(Records excerpted from a collection)

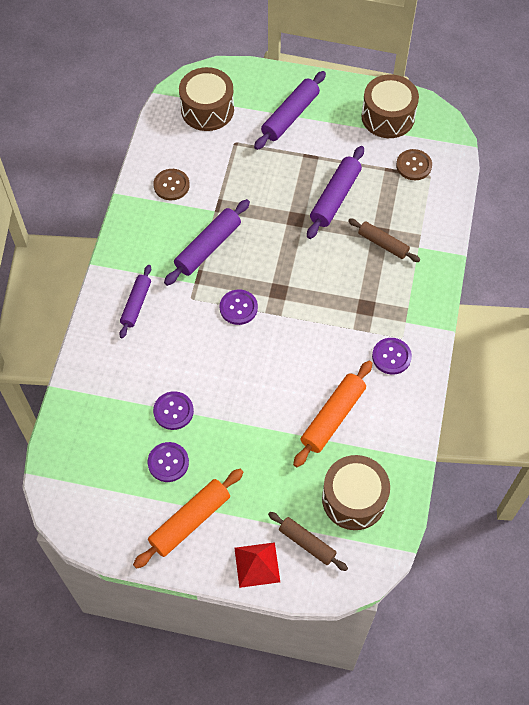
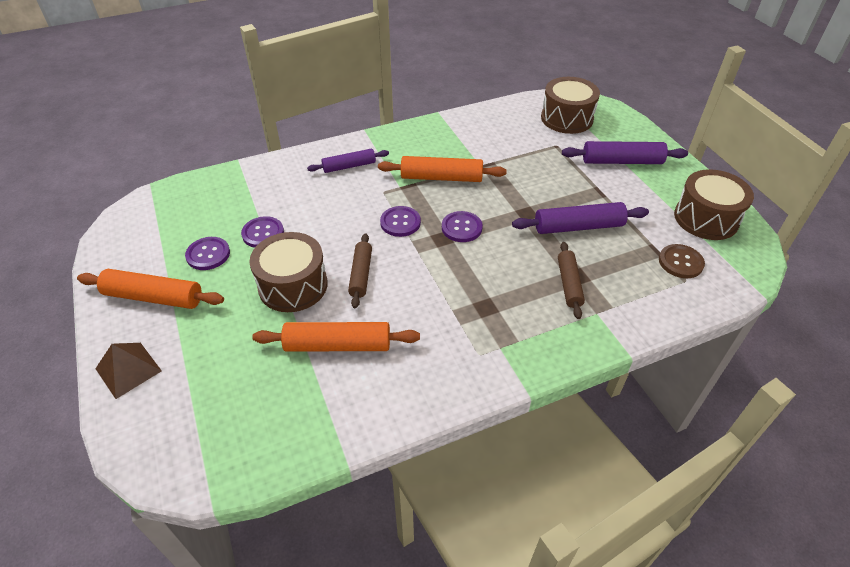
camera: 55 degrees right, 15 degrees down
(171, 185) = (476, 133): brown button -> none
(208, 247) = (441, 177): purple rolling pin -> orange rolling pin
(257, 564) = (128, 369): red pyramid -> brown pyramid
(307, 543) = (173, 399): brown rolling pin -> brown rolling pin (361, 274)
(354, 499) = (251, 413): brown drum -> brown drum (293, 285)
(391, 356) = (448, 357): purple button -> purple button (461, 228)

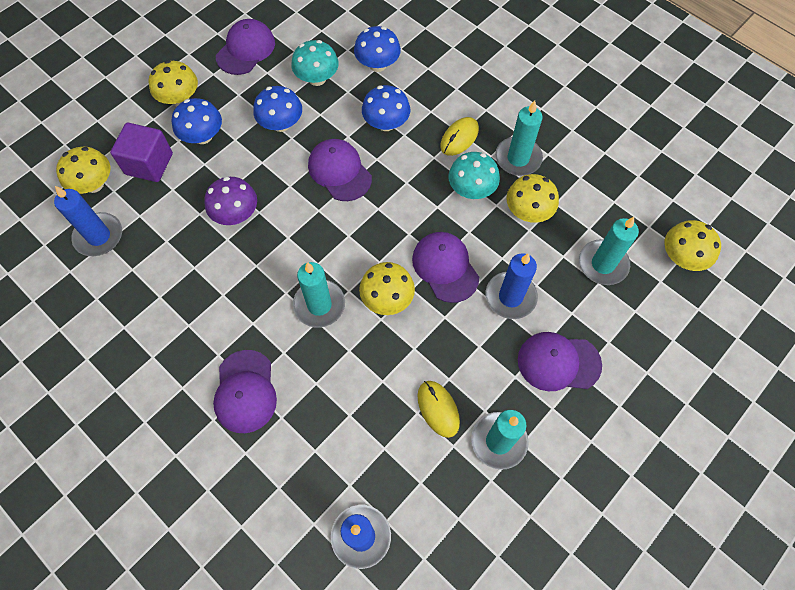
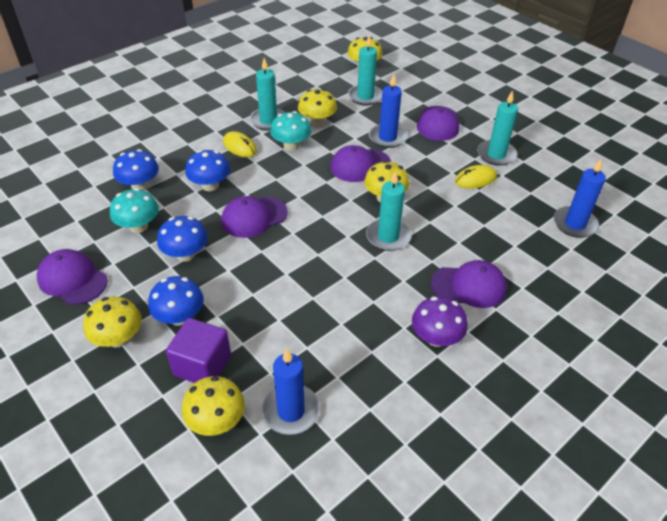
camera: 85 degrees left, 20 degrees down
(236, 214) = (285, 290): purple mushroom -> purple mushroom (436, 338)

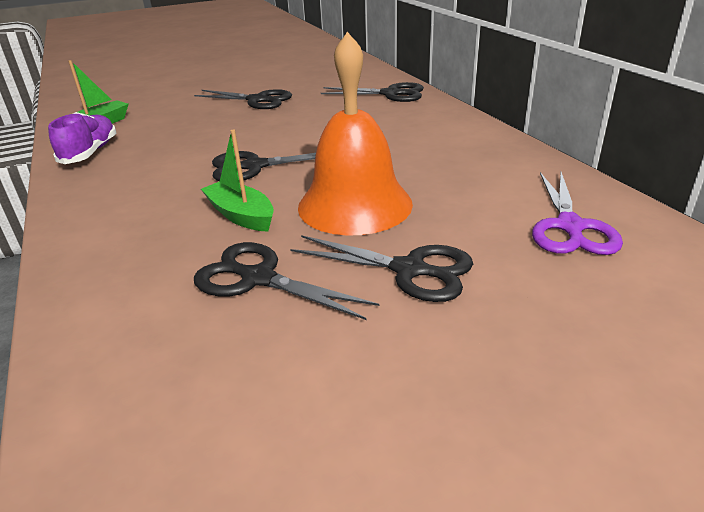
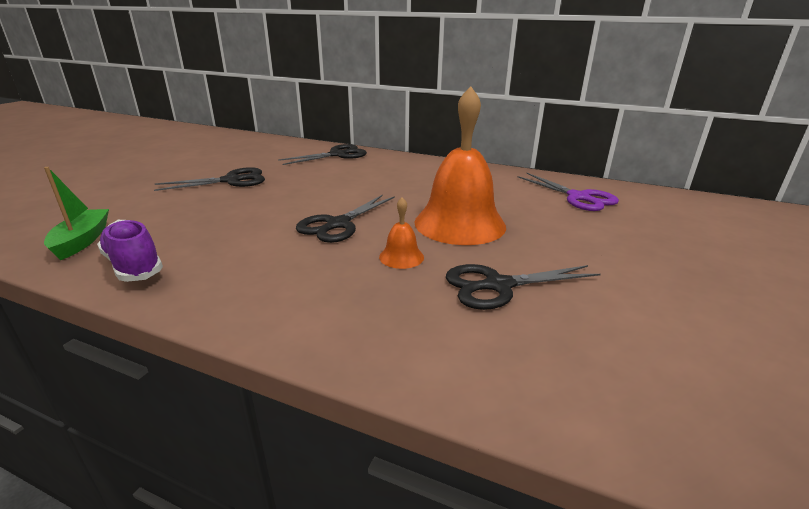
camera: 45 degrees left, 5 degrees down
(241, 215) = (401, 257): green boat -> orange bell
(409, 270) = (560, 244): black scissors -> none

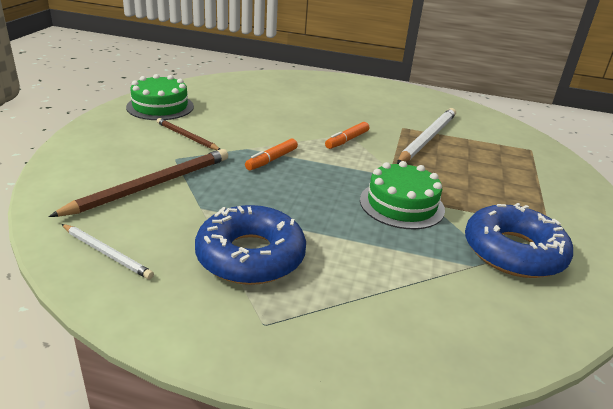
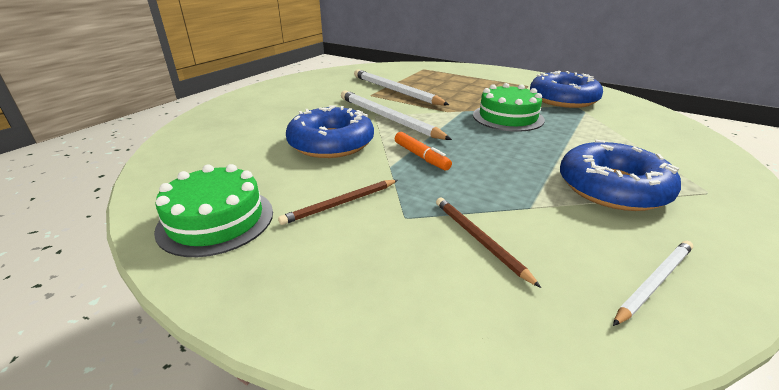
camera: 70 degrees left, 0 degrees up
(152, 185) = (479, 239): brown pencil -> brown pencil, size x0.57
(278, 123) = (331, 143): none -> blue donut
(347, 140) = (387, 118): orange marker -> white pencil

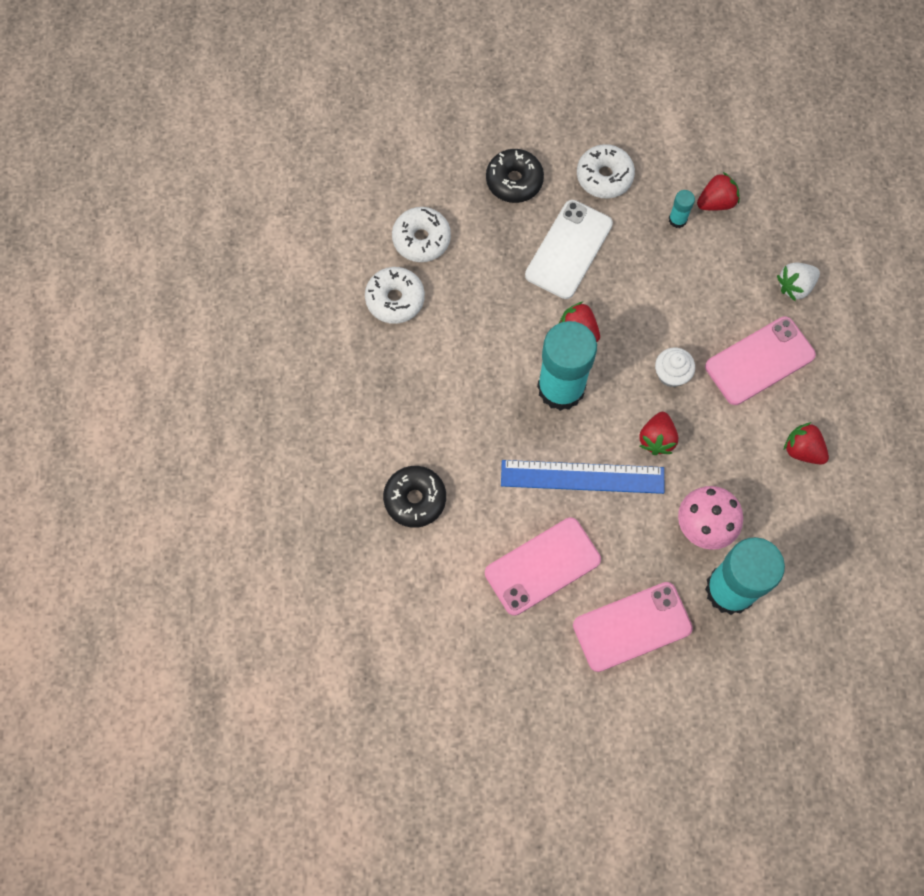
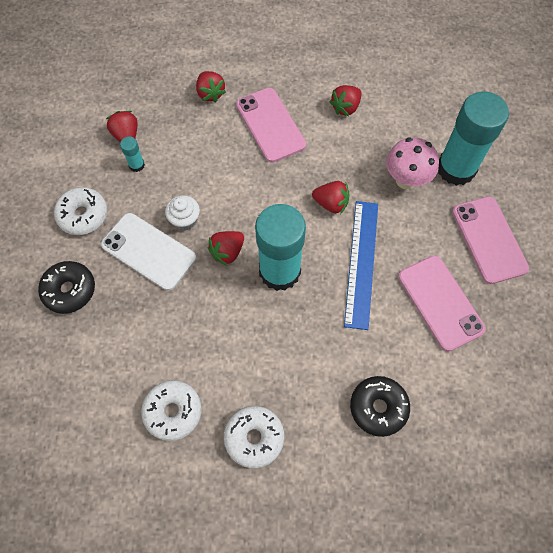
camera: 85 degrees left, 5 degrees down
(421, 239) = (113, 381): white donut -> white donut (254, 438)
(671, 374) = (275, 186): white cupcake -> white cupcake (185, 220)
(795, 286) = (210, 93): white strawberry -> red strawberry

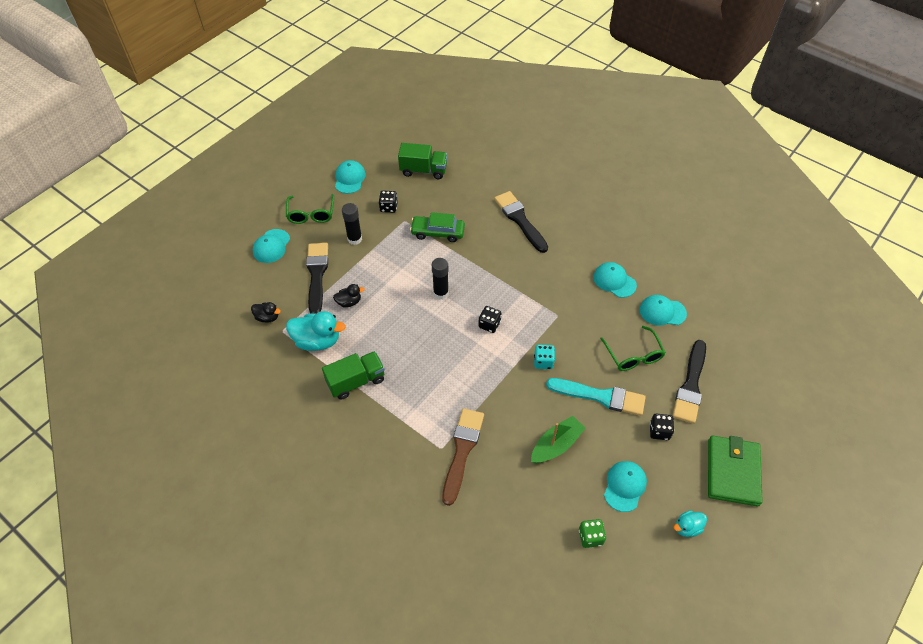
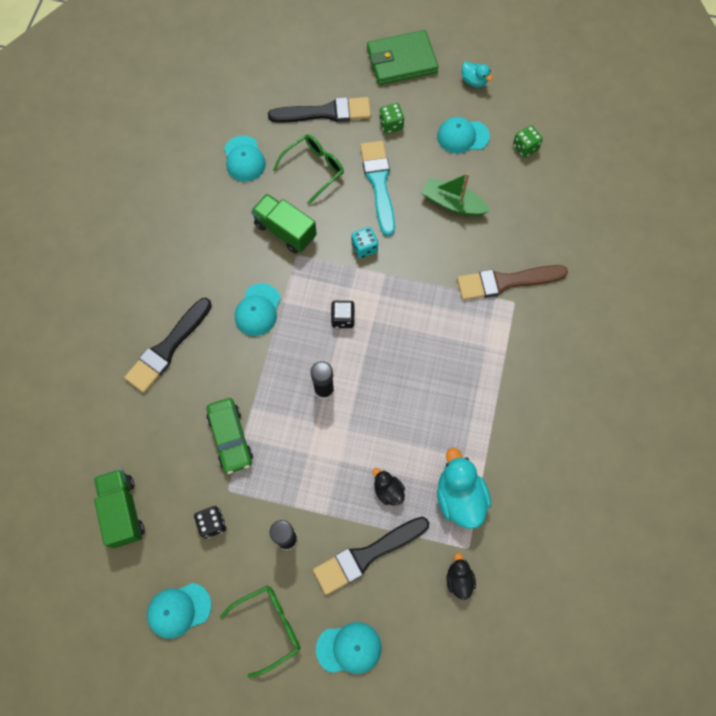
camera: 115 degrees left, 15 degrees up
(356, 381) = (487, 424): green truck -> green truck (285, 231)
(614, 281) = (221, 215): turquoise cap -> turquoise cap (258, 310)
(659, 431) = (391, 125): black dice -> green dice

→ **What you should do**
Gather all lines from the records above in which "donut" appears.

→ **Problem solution**
(278, 123) = (331, 143): none -> blue donut
(421, 239) = (113, 381): white donut -> white donut (254, 438)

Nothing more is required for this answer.